# [Collected data entries]
--

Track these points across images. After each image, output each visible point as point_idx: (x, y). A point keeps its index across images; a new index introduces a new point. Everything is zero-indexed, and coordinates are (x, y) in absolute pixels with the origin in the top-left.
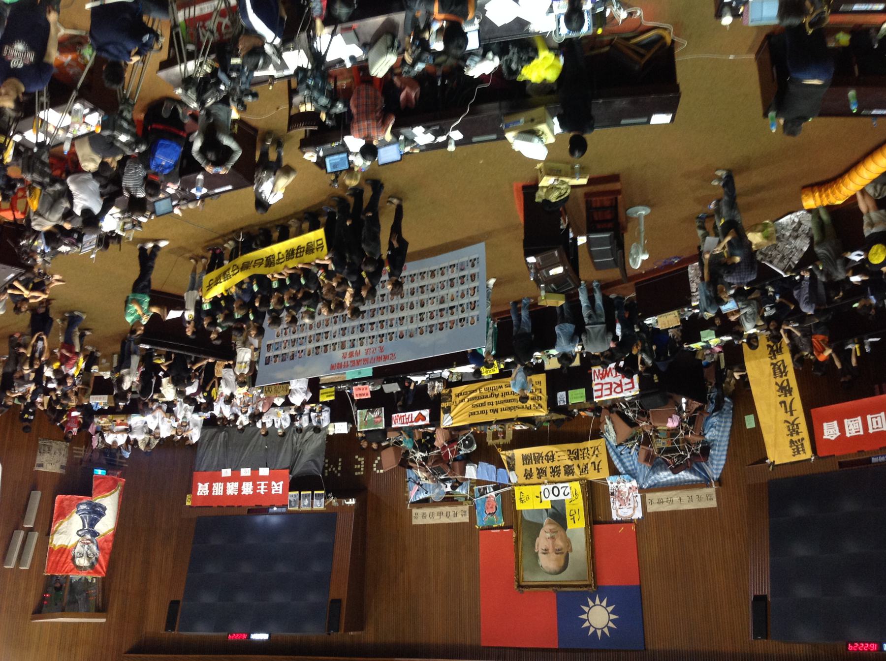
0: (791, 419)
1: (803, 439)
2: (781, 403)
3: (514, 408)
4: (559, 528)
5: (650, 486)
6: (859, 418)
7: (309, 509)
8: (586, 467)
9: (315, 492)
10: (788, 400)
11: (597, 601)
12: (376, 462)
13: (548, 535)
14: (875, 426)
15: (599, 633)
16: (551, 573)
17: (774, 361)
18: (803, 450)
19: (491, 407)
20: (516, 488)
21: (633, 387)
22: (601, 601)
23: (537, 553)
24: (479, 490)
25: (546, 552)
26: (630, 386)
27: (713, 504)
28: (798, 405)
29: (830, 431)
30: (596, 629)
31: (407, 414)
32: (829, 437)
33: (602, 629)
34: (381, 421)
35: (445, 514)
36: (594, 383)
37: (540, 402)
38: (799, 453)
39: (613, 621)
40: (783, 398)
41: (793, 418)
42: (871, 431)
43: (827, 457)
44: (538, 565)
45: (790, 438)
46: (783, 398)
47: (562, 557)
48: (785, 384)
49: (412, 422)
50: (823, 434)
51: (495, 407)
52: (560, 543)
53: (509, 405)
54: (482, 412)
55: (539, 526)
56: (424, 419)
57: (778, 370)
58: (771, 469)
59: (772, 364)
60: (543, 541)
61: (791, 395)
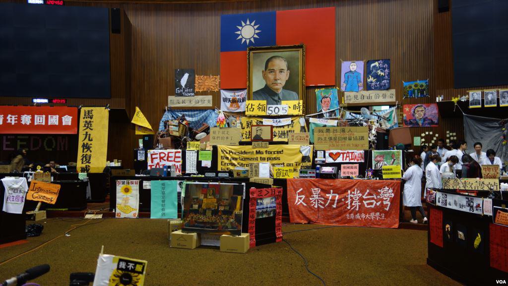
0: (88, 130)
1: (84, 118)
2: (92, 140)
3: (242, 153)
4: (272, 86)
5: (206, 110)
6: (49, 124)
7: (486, 91)
8: (248, 126)
9: (480, 106)
10: (86, 141)
11: (248, 41)
12: (433, 142)
13: (279, 82)
14: (41, 118)
15: (248, 23)
16: (279, 57)
17: (87, 164)
18: (85, 112)
19: (263, 156)
20: (301, 113)
21: (152, 155)
22: (245, 41)
23: (289, 68)
24: (335, 115)
25: (281, 71)
26: (154, 156)
27: (170, 98)
28: (81, 137)
29: (67, 120)
30: (250, 25)
31: (347, 161)
32: (69, 117)
33: (246, 25)
34: (376, 157)
35: (365, 98)
36: (181, 163)
37: (223, 155)
38: (89, 111)
39: (239, 30)
40: (90, 143)
41: (86, 131)
42: (44, 116)
43: (72, 106)
44: (287, 62)
45: (92, 120)
46: (90, 143)
47: (270, 67)
48: (85, 150)
49: (343, 154)
50: (72, 119)
51: (259, 156)
52: (271, 76)
53: (245, 156)
54: (271, 153)
55: (285, 88)
56: (331, 155)
57: (87, 158)
58: (108, 105)
59: (90, 163)
60: (283, 78)
61: (84, 143)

--

Pull out each line of the entries above that contains the word "keeps", copying those lines unchanged. Treat uppercase and lowercase as different when matching.

Track these points across images. After each image, output each visible point as point_idx: (x, y). A point keeps its index across images; a new index introduces a new point. Everything is zero-indexed, and coordinates are (x, y) in absolute pixels with the origin in the top-left.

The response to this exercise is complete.